# [WHAT NEEDS TO BE DONE]
Give back exactly the first lines of the entries below, through the line with "DHT3 pin GND: GND -> none".

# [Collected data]
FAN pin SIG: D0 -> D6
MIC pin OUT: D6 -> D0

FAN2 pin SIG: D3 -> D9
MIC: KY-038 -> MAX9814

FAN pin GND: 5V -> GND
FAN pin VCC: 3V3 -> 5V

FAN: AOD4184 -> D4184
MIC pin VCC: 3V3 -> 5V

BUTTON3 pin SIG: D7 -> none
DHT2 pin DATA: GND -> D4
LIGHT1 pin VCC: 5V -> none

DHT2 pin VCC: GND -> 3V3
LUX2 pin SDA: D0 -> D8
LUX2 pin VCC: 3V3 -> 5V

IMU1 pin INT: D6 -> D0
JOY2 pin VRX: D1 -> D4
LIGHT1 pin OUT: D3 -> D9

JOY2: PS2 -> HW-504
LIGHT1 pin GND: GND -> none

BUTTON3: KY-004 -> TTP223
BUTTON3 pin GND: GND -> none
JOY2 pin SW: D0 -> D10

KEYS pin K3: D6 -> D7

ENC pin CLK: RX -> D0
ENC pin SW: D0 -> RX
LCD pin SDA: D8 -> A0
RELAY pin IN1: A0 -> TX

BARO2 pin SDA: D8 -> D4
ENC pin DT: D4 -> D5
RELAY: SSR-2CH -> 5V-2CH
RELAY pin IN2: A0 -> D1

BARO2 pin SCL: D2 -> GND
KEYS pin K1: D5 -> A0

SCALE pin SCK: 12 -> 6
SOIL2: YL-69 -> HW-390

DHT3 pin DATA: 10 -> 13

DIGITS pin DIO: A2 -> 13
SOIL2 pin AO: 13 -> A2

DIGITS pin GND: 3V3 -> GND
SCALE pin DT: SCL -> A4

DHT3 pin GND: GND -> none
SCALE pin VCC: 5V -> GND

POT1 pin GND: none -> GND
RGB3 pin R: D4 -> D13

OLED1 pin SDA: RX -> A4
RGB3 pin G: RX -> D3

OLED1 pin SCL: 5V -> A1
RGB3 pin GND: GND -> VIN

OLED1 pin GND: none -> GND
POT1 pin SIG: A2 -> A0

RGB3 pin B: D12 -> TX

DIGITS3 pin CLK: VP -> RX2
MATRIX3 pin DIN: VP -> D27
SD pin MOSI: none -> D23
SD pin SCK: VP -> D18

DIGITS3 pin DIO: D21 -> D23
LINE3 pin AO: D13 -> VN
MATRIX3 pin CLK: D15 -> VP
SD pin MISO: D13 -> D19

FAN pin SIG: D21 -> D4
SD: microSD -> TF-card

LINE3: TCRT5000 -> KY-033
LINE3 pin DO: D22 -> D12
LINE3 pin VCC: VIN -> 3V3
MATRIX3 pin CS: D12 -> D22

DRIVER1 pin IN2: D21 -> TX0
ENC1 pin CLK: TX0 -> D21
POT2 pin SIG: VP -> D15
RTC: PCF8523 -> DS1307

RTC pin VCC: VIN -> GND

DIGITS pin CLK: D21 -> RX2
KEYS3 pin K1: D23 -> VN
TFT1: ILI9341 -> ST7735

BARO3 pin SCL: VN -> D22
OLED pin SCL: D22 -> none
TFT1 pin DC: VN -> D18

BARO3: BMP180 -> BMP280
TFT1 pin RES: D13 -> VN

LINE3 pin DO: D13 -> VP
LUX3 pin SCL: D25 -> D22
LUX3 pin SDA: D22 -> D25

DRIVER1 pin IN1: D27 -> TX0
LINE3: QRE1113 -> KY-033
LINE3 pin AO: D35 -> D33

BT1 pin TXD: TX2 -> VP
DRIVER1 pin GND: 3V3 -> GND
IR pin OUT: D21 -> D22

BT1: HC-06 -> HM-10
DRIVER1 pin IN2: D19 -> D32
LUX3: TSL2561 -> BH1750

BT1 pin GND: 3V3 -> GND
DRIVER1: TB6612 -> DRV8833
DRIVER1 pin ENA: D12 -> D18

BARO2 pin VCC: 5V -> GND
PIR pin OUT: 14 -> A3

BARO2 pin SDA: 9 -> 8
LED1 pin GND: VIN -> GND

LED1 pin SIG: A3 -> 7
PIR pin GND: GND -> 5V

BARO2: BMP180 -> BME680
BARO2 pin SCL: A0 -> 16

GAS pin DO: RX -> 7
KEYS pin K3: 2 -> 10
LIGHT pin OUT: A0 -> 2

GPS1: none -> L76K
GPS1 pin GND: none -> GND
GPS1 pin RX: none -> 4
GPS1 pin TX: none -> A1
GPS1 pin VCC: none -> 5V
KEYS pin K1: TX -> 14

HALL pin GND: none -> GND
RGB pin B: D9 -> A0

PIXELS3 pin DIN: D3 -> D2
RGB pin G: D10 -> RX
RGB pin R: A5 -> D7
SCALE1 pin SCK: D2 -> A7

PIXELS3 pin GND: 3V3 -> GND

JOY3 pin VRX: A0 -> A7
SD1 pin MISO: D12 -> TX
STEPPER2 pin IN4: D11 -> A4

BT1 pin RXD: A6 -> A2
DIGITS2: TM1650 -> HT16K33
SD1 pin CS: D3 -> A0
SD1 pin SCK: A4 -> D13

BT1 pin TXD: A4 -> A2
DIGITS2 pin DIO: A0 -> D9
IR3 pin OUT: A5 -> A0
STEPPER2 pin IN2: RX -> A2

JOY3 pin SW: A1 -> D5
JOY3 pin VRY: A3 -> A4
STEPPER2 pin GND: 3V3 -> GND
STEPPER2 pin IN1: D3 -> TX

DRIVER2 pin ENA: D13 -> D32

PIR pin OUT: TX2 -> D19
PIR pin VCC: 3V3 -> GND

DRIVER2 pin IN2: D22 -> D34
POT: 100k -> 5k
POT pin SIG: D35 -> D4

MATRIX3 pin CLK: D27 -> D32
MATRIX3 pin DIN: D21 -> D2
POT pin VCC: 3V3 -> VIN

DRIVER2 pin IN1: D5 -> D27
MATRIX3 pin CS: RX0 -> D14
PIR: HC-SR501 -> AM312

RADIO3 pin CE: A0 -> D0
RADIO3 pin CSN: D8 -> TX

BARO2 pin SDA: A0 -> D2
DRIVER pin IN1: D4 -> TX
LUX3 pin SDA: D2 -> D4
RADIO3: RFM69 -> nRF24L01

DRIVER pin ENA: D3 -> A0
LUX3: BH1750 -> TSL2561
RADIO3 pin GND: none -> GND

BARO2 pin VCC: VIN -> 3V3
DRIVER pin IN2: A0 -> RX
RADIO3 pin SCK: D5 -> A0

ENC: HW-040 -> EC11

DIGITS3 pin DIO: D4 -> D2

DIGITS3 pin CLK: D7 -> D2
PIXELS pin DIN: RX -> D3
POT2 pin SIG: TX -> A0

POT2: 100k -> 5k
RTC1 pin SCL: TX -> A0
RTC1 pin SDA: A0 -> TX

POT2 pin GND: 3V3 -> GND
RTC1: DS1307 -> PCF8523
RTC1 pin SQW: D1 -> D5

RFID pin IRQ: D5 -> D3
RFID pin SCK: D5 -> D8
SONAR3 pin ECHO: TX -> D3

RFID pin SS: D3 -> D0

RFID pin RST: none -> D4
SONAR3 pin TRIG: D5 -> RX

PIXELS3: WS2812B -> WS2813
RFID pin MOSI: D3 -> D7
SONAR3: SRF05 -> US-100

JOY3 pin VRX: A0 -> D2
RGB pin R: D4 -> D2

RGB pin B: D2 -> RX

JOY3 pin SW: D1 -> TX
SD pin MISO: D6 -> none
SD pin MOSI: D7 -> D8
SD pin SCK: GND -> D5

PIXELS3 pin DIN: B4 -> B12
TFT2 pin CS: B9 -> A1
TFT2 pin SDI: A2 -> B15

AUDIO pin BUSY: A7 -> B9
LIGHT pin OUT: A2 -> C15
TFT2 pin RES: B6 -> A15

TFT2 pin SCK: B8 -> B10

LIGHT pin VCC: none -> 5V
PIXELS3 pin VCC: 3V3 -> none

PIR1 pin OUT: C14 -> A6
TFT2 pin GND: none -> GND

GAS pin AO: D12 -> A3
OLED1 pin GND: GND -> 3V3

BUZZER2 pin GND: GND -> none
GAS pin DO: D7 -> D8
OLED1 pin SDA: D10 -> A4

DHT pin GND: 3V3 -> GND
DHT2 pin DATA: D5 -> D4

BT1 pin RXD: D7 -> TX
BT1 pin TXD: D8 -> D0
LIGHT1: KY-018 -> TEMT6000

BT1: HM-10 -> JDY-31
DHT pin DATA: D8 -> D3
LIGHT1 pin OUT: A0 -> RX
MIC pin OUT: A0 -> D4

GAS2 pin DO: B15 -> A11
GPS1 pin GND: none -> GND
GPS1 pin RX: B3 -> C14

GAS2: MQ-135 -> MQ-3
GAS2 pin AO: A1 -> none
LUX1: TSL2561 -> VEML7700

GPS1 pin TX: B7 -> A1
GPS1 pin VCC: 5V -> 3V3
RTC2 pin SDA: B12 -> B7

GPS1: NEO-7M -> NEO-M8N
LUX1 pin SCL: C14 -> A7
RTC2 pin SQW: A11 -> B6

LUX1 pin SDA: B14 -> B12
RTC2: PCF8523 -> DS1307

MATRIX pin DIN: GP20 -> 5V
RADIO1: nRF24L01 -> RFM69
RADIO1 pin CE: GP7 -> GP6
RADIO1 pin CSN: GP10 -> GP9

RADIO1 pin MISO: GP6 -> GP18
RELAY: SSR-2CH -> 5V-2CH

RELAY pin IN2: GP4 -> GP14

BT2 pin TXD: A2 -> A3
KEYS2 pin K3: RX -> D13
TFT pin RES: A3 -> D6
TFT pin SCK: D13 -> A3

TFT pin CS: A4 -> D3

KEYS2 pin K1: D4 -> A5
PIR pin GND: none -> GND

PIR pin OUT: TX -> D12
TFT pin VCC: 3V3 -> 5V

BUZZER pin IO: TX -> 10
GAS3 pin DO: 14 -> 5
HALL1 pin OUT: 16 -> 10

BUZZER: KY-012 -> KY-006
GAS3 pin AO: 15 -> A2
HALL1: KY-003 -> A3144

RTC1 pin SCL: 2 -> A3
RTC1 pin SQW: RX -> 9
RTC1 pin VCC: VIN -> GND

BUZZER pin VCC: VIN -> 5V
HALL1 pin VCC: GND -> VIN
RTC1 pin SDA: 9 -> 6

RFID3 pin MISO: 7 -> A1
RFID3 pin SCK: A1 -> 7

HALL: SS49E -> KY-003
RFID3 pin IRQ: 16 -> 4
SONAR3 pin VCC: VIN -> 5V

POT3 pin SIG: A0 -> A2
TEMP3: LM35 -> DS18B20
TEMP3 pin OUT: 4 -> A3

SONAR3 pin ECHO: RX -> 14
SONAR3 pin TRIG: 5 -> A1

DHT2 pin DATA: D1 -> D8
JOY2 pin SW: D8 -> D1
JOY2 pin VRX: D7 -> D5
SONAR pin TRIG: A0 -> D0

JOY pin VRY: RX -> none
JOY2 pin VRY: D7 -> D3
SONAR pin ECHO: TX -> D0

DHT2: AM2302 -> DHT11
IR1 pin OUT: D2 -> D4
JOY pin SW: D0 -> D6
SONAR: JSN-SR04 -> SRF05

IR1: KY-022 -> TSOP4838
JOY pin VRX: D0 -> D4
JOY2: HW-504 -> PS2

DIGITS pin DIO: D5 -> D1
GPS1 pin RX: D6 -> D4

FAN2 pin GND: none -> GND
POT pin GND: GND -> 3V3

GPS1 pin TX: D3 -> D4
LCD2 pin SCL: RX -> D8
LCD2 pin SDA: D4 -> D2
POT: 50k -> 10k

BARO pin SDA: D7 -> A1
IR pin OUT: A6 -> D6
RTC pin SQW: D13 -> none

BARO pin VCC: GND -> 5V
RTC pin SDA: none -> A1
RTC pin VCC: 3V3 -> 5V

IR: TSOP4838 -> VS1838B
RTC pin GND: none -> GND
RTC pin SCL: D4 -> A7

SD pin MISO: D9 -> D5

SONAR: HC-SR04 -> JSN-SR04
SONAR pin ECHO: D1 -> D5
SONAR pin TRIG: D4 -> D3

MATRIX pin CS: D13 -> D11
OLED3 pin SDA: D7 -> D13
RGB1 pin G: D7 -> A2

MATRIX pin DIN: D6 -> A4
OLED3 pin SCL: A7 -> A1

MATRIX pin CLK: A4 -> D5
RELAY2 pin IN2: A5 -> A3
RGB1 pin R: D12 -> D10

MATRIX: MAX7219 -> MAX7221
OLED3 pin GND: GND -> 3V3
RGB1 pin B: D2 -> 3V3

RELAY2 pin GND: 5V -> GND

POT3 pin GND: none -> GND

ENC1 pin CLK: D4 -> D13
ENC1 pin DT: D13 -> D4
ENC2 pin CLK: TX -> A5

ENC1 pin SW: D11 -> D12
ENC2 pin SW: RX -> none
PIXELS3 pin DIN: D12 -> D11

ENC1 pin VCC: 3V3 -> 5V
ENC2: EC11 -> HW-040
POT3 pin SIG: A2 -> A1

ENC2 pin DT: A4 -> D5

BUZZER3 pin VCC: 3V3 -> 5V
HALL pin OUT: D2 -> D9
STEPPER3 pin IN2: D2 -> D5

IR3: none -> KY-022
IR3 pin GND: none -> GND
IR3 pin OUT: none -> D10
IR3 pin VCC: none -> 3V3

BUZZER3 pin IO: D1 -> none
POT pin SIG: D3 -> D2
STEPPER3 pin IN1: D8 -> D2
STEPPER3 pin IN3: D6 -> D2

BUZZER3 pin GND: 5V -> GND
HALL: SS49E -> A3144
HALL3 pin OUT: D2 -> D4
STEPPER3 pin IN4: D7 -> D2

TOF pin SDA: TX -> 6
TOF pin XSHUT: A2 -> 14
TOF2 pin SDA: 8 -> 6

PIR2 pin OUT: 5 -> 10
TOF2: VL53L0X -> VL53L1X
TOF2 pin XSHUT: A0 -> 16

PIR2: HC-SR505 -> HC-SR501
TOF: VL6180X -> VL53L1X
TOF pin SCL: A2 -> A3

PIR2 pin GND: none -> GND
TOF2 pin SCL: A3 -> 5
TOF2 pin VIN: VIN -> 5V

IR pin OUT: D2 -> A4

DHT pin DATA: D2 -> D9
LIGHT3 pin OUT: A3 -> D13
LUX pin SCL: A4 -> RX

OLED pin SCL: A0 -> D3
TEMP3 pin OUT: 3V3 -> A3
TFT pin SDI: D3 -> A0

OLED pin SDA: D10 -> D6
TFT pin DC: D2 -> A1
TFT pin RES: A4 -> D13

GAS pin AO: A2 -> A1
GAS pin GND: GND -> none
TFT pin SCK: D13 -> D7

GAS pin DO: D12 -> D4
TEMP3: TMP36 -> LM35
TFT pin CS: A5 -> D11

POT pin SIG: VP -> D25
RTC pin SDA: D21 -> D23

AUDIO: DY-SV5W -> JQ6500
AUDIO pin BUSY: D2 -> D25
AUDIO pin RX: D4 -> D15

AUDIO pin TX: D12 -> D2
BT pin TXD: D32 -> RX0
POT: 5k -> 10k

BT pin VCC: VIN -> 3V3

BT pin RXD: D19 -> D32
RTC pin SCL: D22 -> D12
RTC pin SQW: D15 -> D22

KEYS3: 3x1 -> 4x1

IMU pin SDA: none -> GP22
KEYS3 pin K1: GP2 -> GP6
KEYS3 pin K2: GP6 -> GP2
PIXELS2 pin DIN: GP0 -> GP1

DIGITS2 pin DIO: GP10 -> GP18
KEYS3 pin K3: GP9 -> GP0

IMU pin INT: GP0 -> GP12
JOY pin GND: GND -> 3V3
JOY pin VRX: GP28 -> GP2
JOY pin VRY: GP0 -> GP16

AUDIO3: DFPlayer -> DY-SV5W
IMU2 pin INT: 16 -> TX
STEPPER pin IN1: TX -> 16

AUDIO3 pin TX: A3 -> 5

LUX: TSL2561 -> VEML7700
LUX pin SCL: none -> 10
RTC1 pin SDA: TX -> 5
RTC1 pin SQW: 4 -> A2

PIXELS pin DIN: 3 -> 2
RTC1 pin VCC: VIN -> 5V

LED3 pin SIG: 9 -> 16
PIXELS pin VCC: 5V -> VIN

# [ANSWER TO THE PROBLEM]
FAN pin SIG: D0 -> D6
MIC pin OUT: D6 -> D0

FAN2 pin SIG: D3 -> D9
MIC: KY-038 -> MAX9814

FAN pin GND: 5V -> GND
FAN pin VCC: 3V3 -> 5V

FAN: AOD4184 -> D4184
MIC pin VCC: 3V3 -> 5V

BUTTON3 pin SIG: D7 -> none
DHT2 pin DATA: GND -> D4
LIGHT1 pin VCC: 5V -> none

DHT2 pin VCC: GND -> 3V3
LUX2 pin SDA: D0 -> D8
LUX2 pin VCC: 3V3 -> 5V

IMU1 pin INT: D6 -> D0
JOY2 pin VRX: D1 -> D4
LIGHT1 pin OUT: D3 -> D9

JOY2: PS2 -> HW-504
LIGHT1 pin GND: GND -> none

BUTTON3: KY-004 -> TTP223
BUTTON3 pin GND: GND -> none
JOY2 pin SW: D0 -> D10

KEYS pin K3: D6 -> D7

ENC pin CLK: RX -> D0
ENC pin SW: D0 -> RX
LCD pin SDA: D8 -> A0
RELAY pin IN1: A0 -> TX

BARO2 pin SDA: D8 -> D4
ENC pin DT: D4 -> D5
RELAY: SSR-2CH -> 5V-2CH
RELAY pin IN2: A0 -> D1

BARO2 pin SCL: D2 -> GND
KEYS pin K1: D5 -> A0

SCALE pin SCK: 12 -> 6
SOIL2: YL-69 -> HW-390

DHT3 pin DATA: 10 -> 13

DIGITS pin DIO: A2 -> 13
SOIL2 pin AO: 13 -> A2

DIGITS pin GND: 3V3 -> GND
SCALE pin DT: SCL -> A4

DHT3 pin GND: GND -> none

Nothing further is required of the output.